■ About this task
Find the line containing "U205: ATtiny841 -> ATtiny84". Retype it and every later line of the records exactly, leaving out pictures.

*** Opening Stored data ***

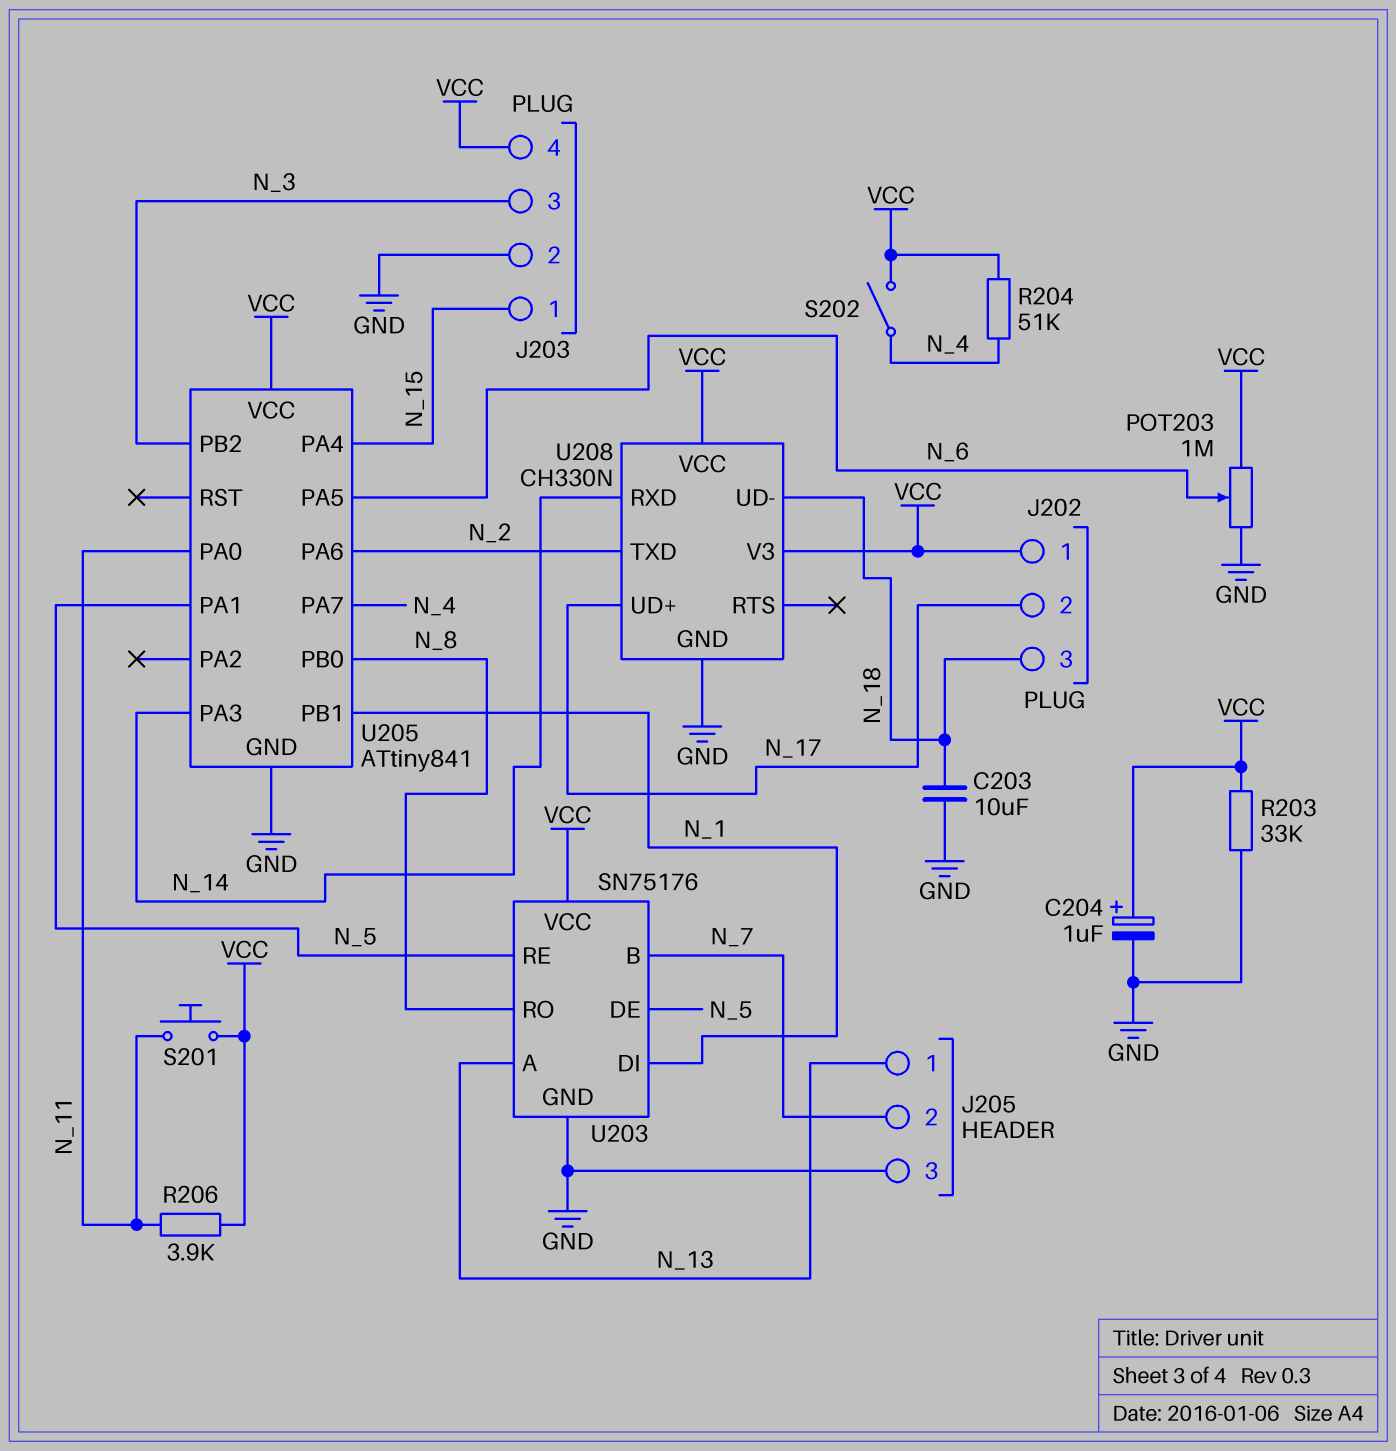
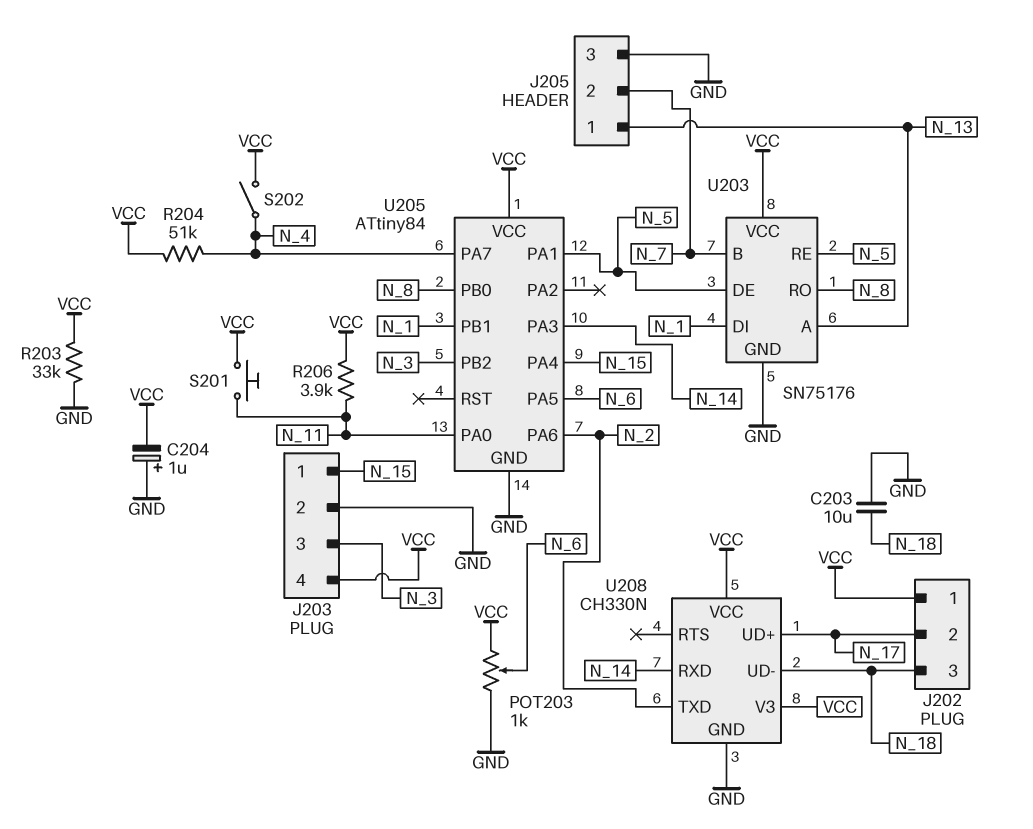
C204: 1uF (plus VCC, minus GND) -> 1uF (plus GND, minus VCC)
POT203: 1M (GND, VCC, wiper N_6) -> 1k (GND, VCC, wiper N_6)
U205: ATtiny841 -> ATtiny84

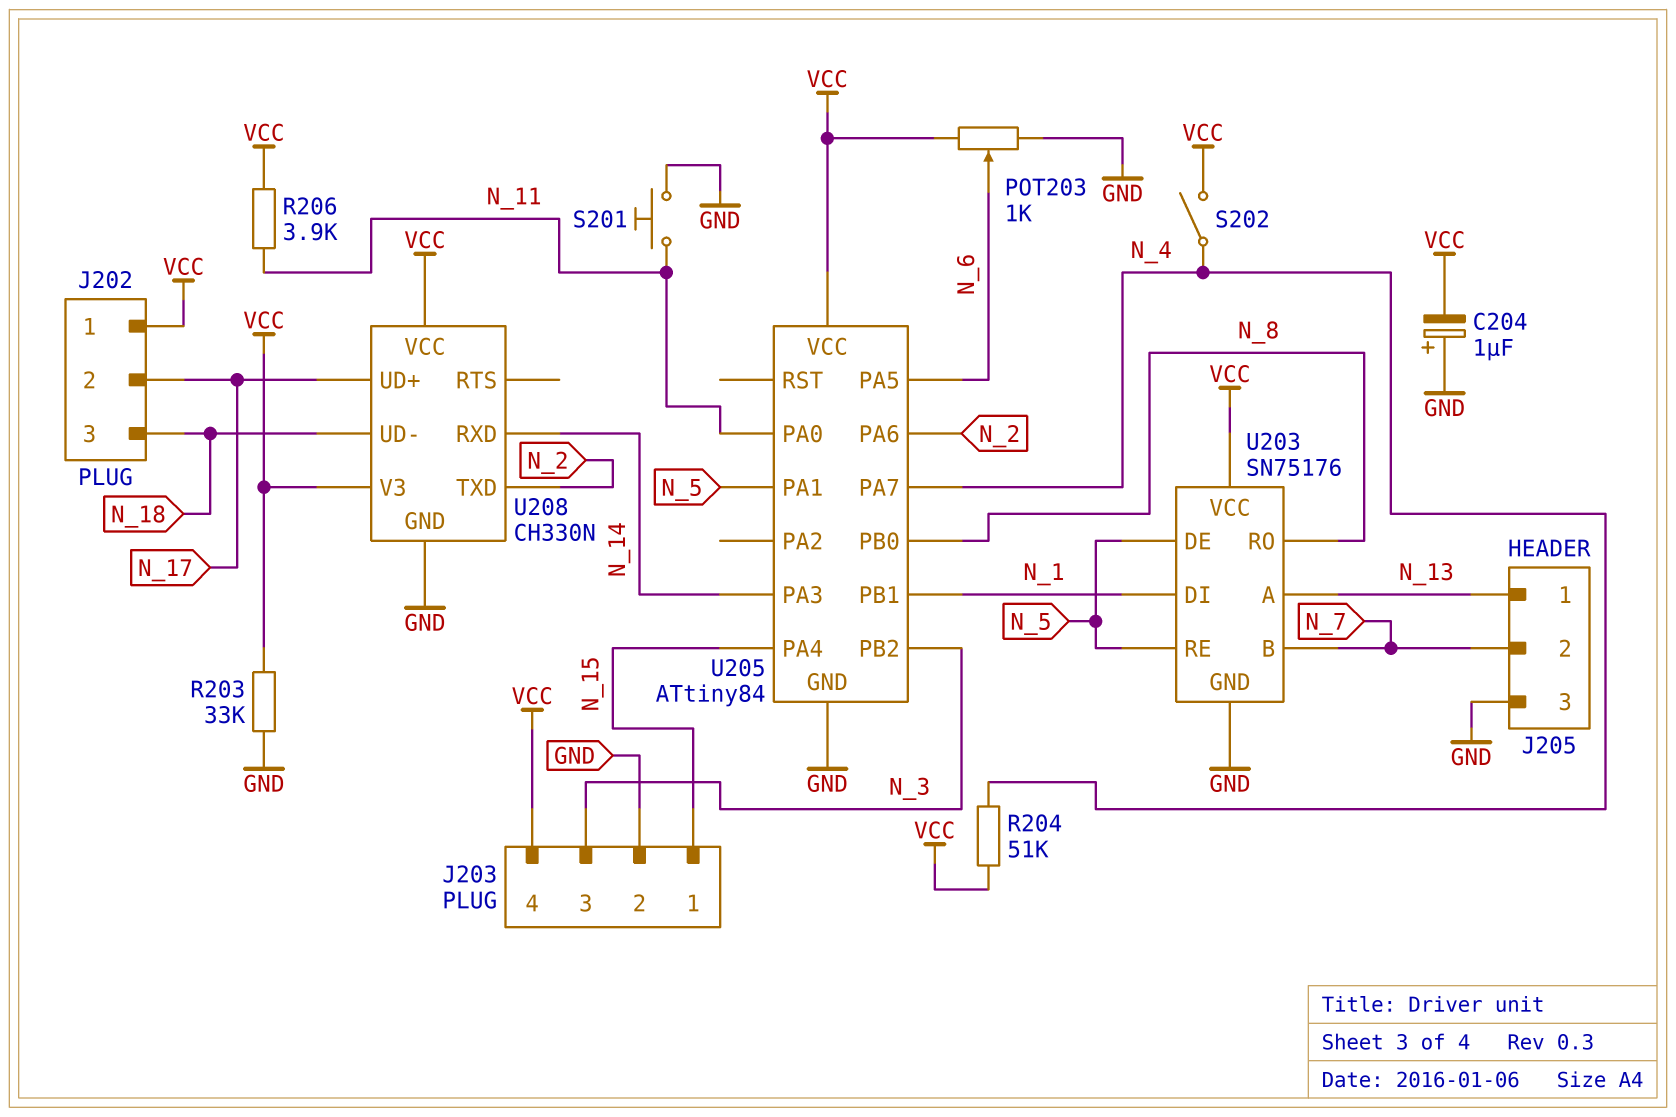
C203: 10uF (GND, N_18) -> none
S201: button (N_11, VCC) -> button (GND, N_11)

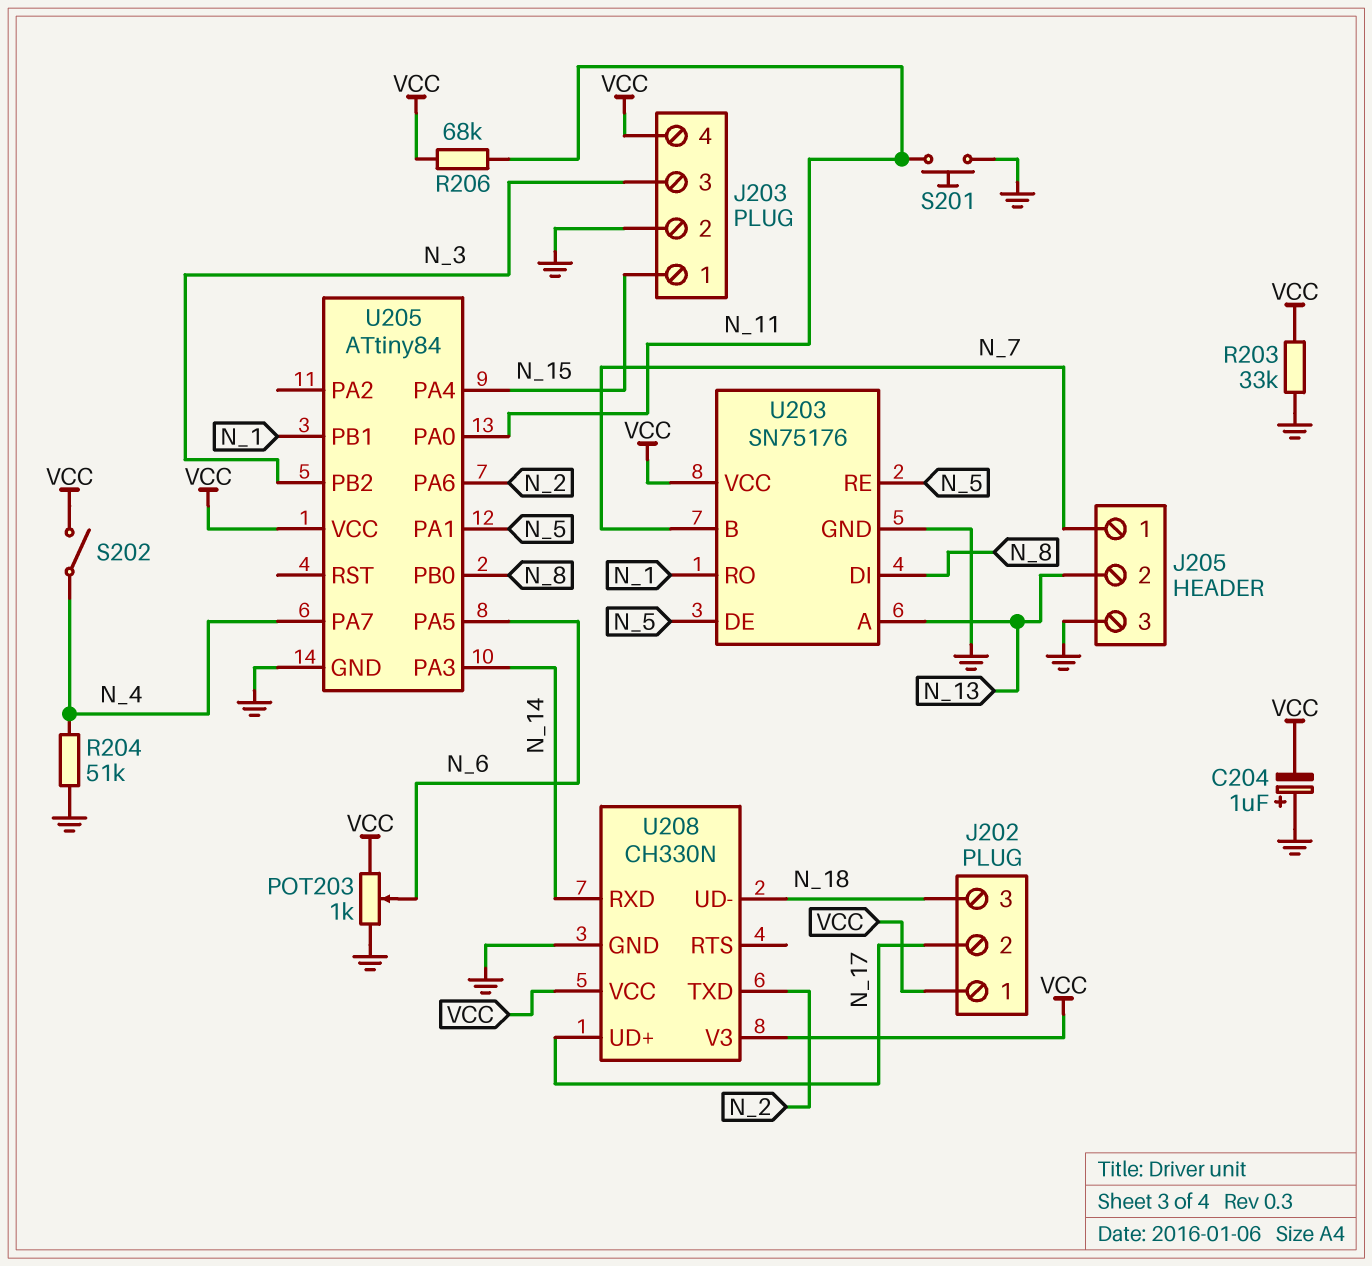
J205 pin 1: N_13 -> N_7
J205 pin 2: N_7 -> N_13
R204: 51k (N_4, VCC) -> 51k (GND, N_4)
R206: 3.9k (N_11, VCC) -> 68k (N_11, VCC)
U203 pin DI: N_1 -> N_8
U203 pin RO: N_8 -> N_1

*** Closing Stored data ***

■ Answer box
U205: ATtiny841 -> ATtiny84

C203: 10uF (GND, N_18) -> none
S201: button (N_11, VCC) -> button (GND, N_11)

J205 pin 1: N_13 -> N_7
J205 pin 2: N_7 -> N_13
R204: 51k (N_4, VCC) -> 51k (GND, N_4)
R206: 3.9k (N_11, VCC) -> 68k (N_11, VCC)
U203 pin DI: N_1 -> N_8
U203 pin RO: N_8 -> N_1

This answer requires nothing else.